## Work request:
Every entry needs to be repeated exactly, with nothing left out.

== Listed records

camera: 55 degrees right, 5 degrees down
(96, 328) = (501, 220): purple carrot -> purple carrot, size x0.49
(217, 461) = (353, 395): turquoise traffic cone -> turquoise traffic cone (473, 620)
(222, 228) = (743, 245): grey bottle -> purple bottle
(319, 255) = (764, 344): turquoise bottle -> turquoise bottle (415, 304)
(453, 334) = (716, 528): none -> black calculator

====

## Completed task:
camera: 55 degrees right, 5 degrees down
(96, 328) = (501, 220): purple carrot -> purple carrot, size x0.49
(217, 461) = (353, 395): turquoise traffic cone -> turquoise traffic cone (473, 620)
(222, 228) = (743, 245): grey bottle -> purple bottle
(319, 255) = (764, 344): turquoise bottle -> turquoise bottle (415, 304)
(453, 334) = (716, 528): none -> black calculator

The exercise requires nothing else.